* **ACTIVITY**: For this exercise, reproduce only the lines from the one holding "brown brick F10" through the final line of the data below, exactly, and omit pictures.

* **DATA FOR REVIEW**:
───

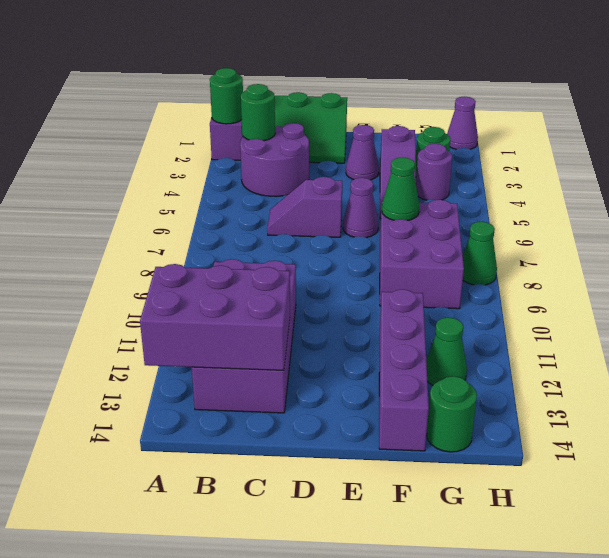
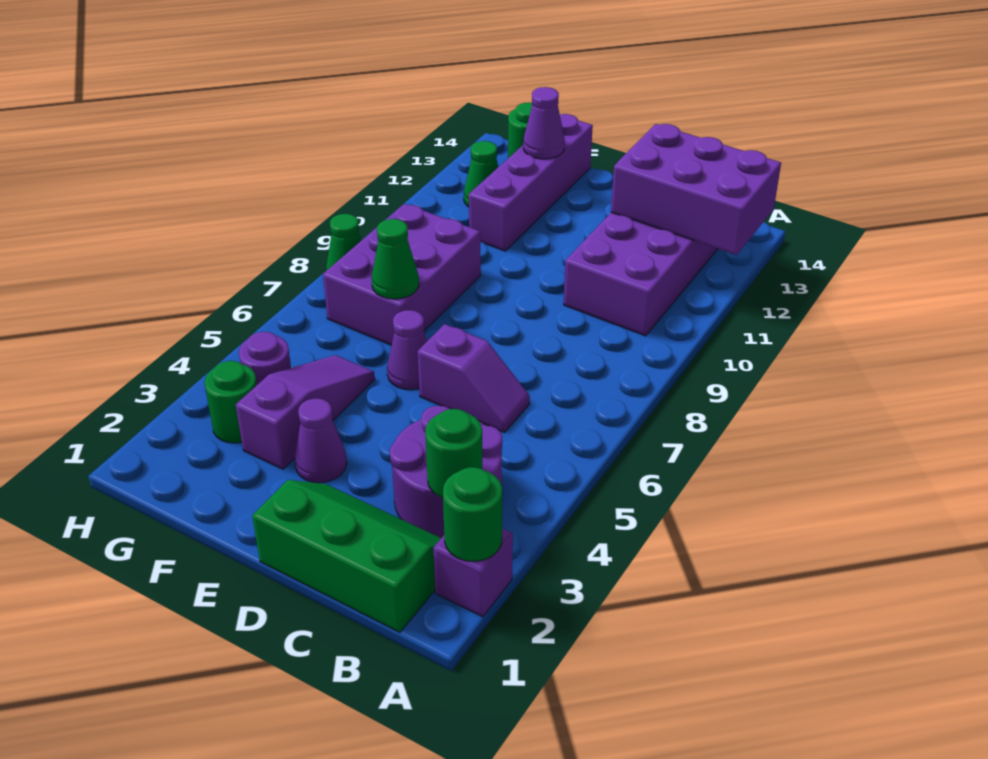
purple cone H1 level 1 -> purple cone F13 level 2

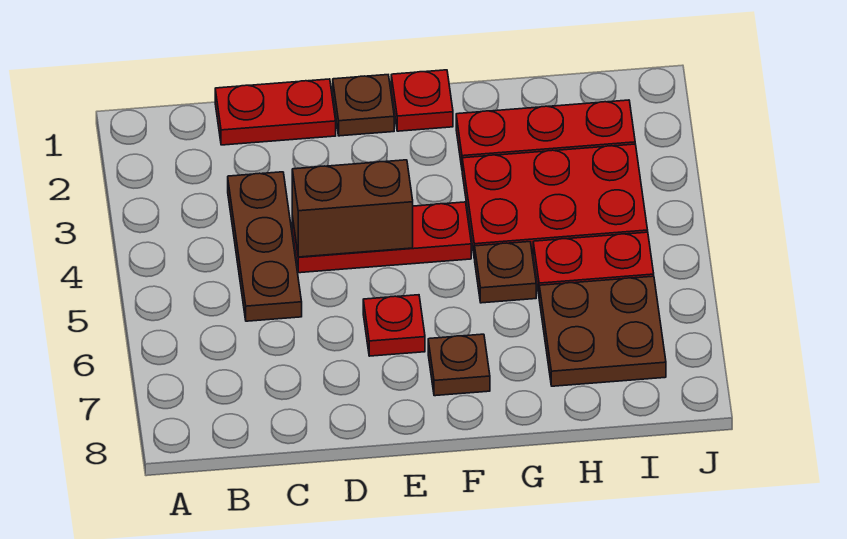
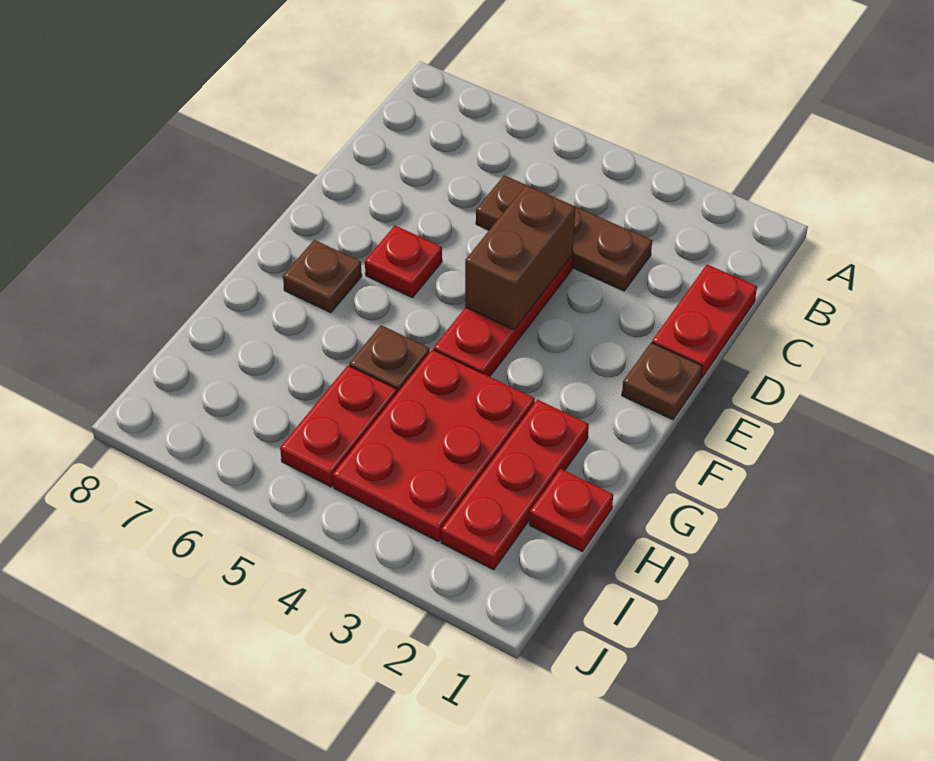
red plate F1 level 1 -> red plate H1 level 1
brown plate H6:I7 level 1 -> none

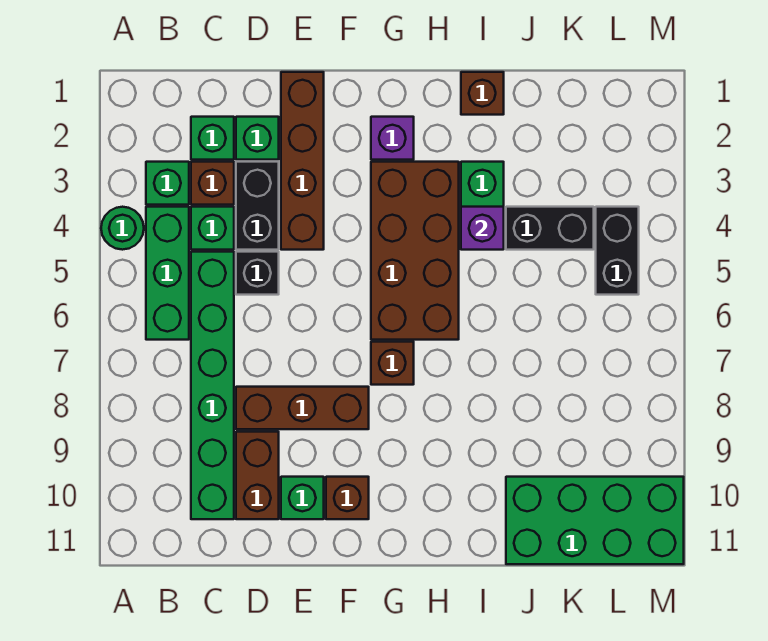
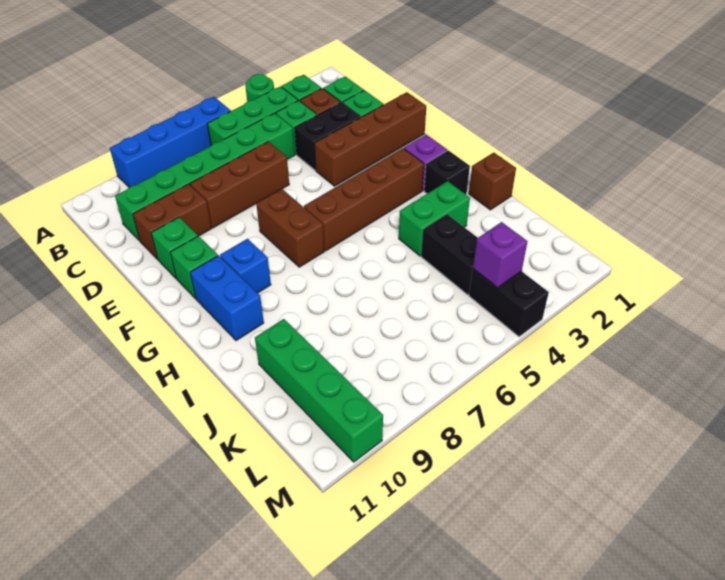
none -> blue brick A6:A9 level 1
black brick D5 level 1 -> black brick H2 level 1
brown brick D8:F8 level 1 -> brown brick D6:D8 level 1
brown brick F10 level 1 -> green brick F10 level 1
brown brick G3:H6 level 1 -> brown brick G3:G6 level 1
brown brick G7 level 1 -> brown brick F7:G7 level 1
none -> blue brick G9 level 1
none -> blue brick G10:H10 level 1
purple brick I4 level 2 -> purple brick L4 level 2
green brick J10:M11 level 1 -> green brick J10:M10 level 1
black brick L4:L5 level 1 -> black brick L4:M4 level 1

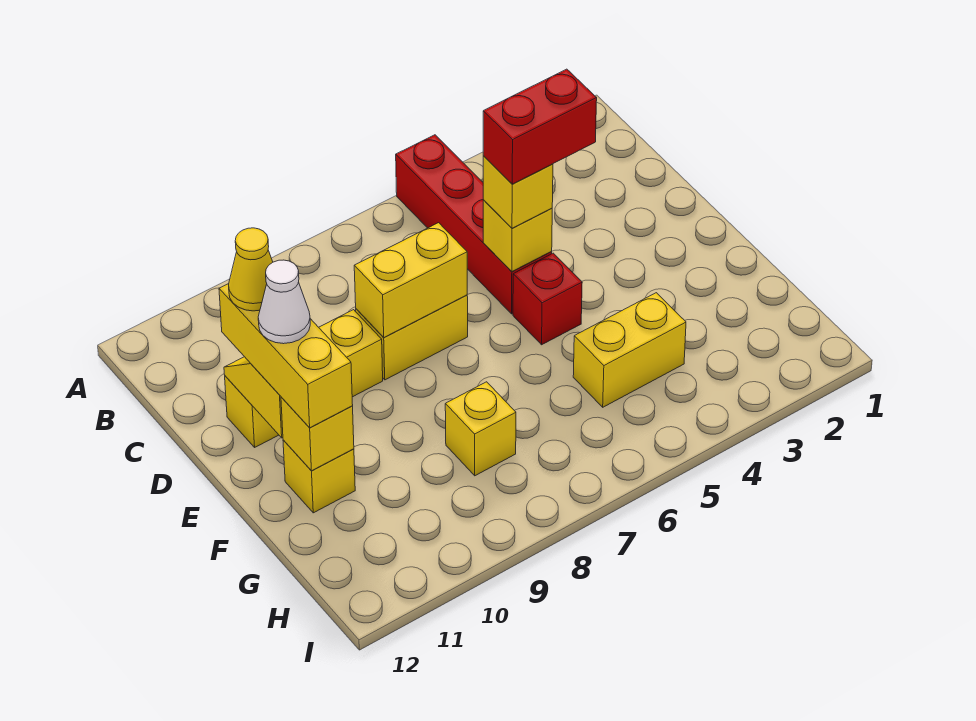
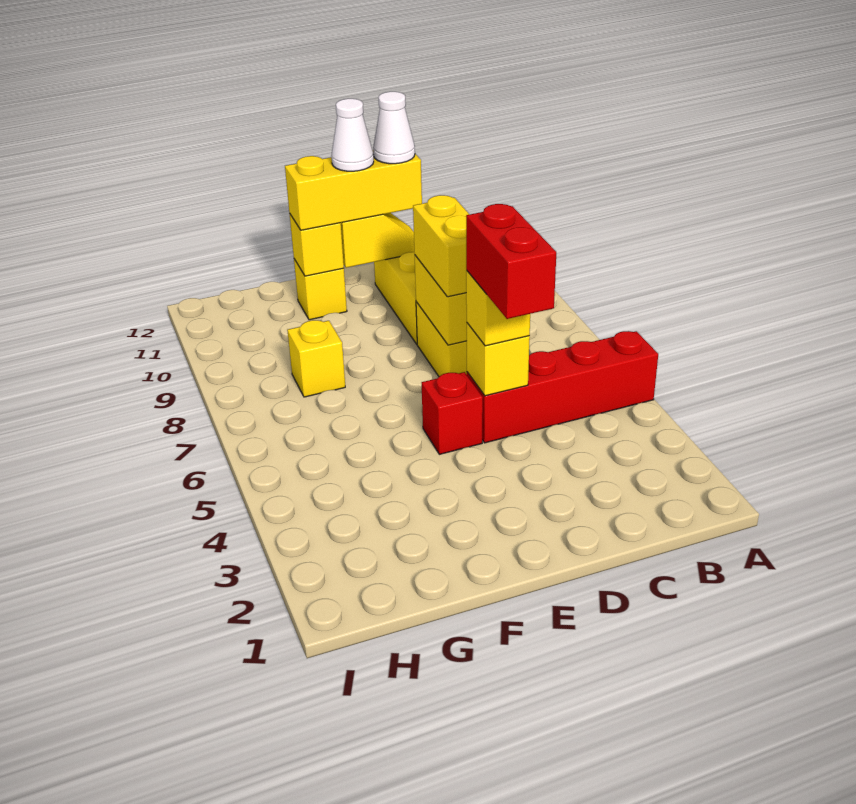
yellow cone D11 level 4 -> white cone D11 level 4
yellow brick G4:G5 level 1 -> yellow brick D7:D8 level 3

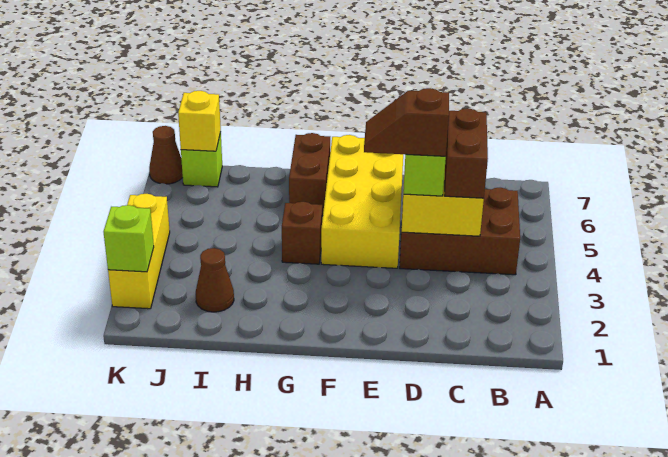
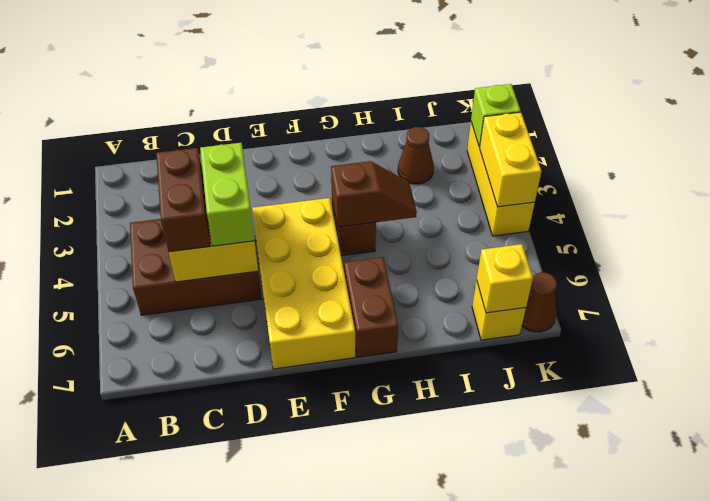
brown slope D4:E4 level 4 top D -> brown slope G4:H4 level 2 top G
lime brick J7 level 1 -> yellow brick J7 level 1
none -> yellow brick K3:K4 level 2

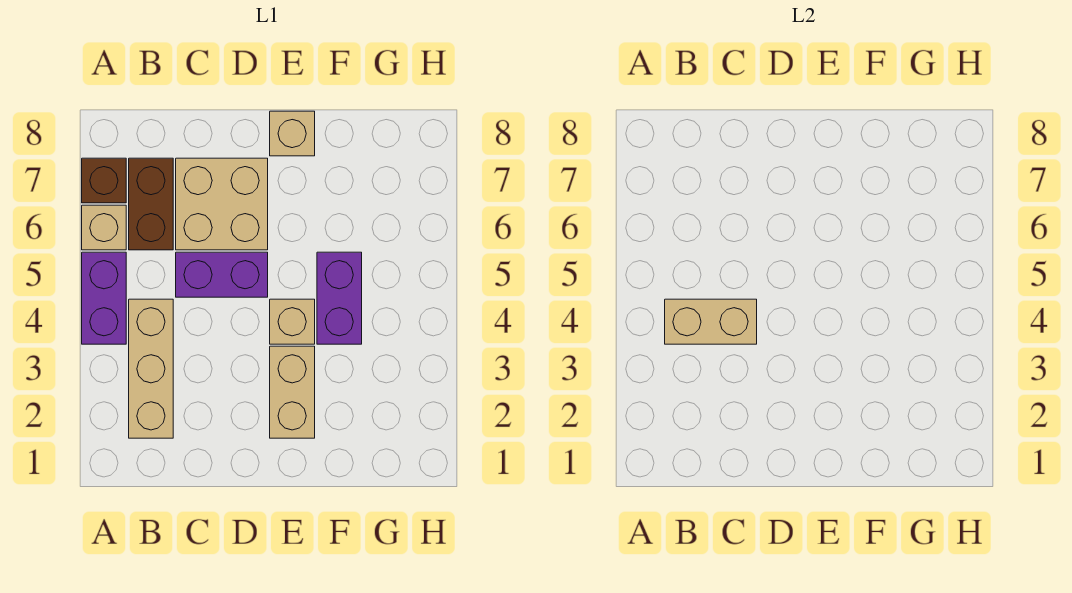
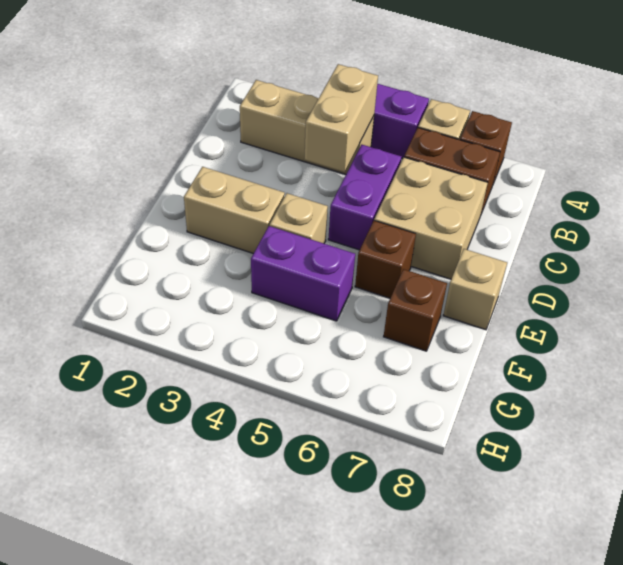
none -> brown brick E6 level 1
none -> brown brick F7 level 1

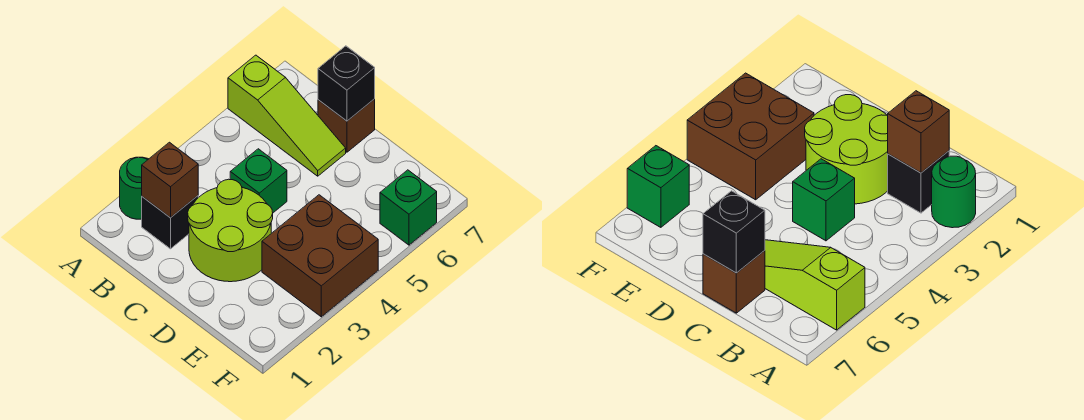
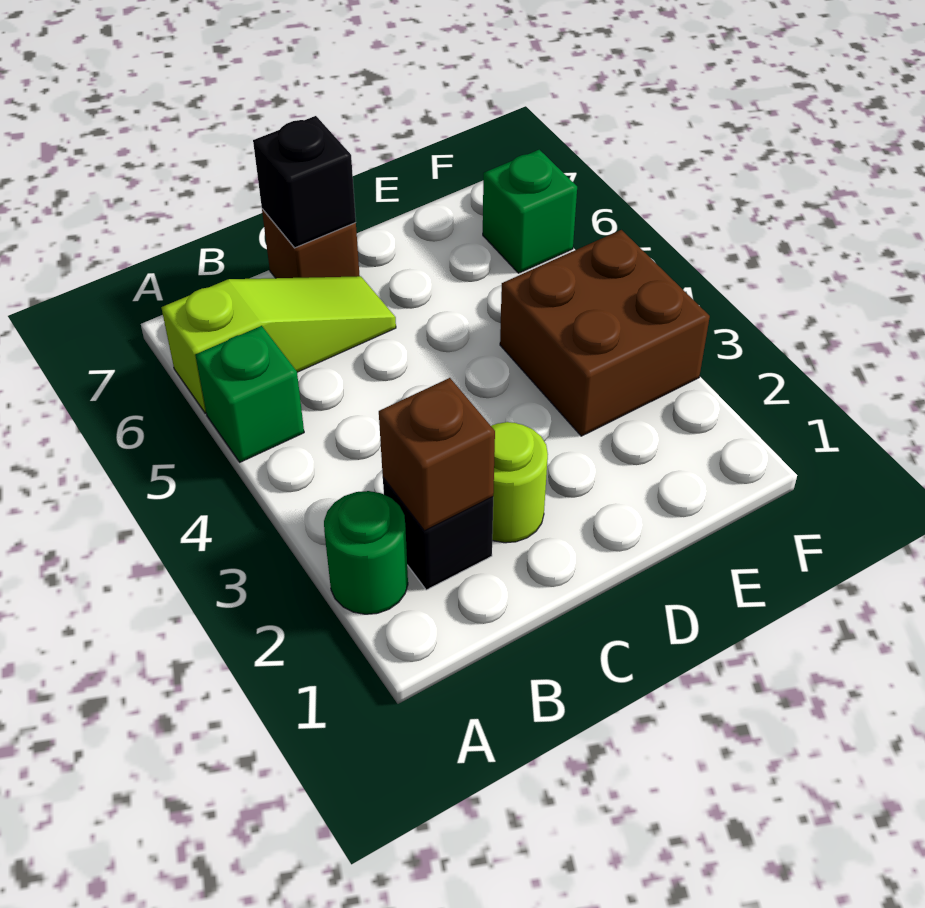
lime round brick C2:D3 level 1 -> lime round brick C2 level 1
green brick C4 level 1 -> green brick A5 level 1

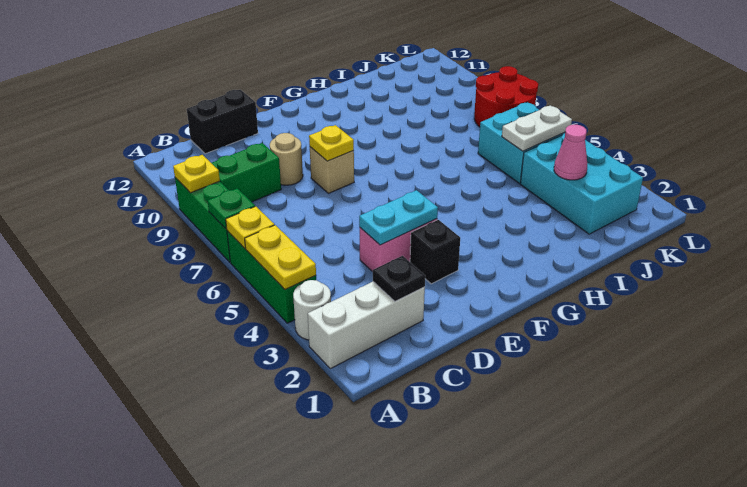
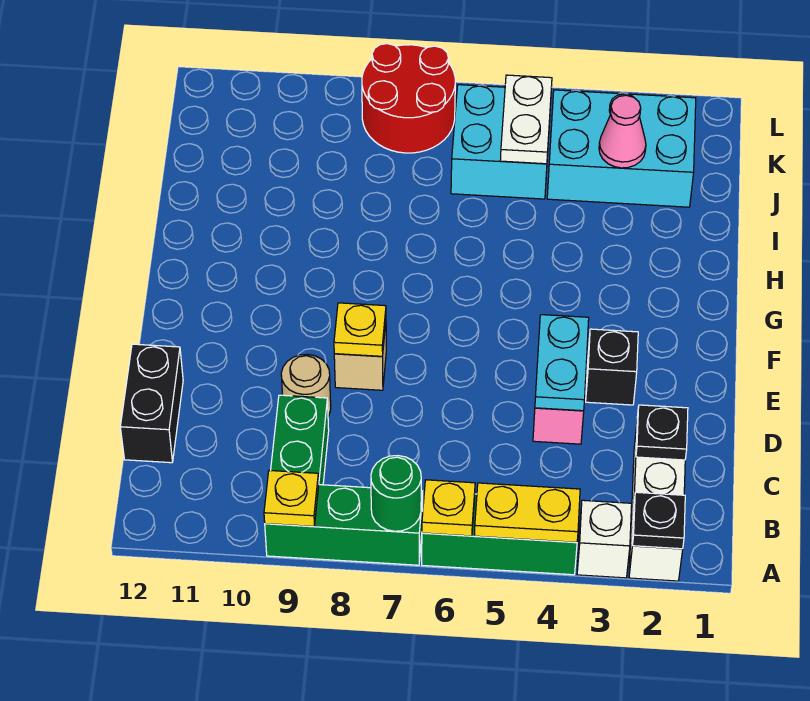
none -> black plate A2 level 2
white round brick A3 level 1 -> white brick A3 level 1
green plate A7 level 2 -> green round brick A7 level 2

───

* **SOLUTION**:
brown brick F10 level 1 -> green brick F10 level 1
brown brick G3:H6 level 1 -> brown brick G3:G6 level 1
brown brick G7 level 1 -> brown brick F7:G7 level 1
none -> blue brick G9 level 1
none -> blue brick G10:H10 level 1
purple brick I4 level 2 -> purple brick L4 level 2
green brick J10:M11 level 1 -> green brick J10:M10 level 1
black brick L4:L5 level 1 -> black brick L4:M4 level 1

yellow cone D11 level 4 -> white cone D11 level 4
yellow brick G4:G5 level 1 -> yellow brick D7:D8 level 3

brown slope D4:E4 level 4 top D -> brown slope G4:H4 level 2 top G
lime brick J7 level 1 -> yellow brick J7 level 1
none -> yellow brick K3:K4 level 2

none -> brown brick E6 level 1
none -> brown brick F7 level 1

lime round brick C2:D3 level 1 -> lime round brick C2 level 1
green brick C4 level 1 -> green brick A5 level 1

none -> black plate A2 level 2
white round brick A3 level 1 -> white brick A3 level 1
green plate A7 level 2 -> green round brick A7 level 2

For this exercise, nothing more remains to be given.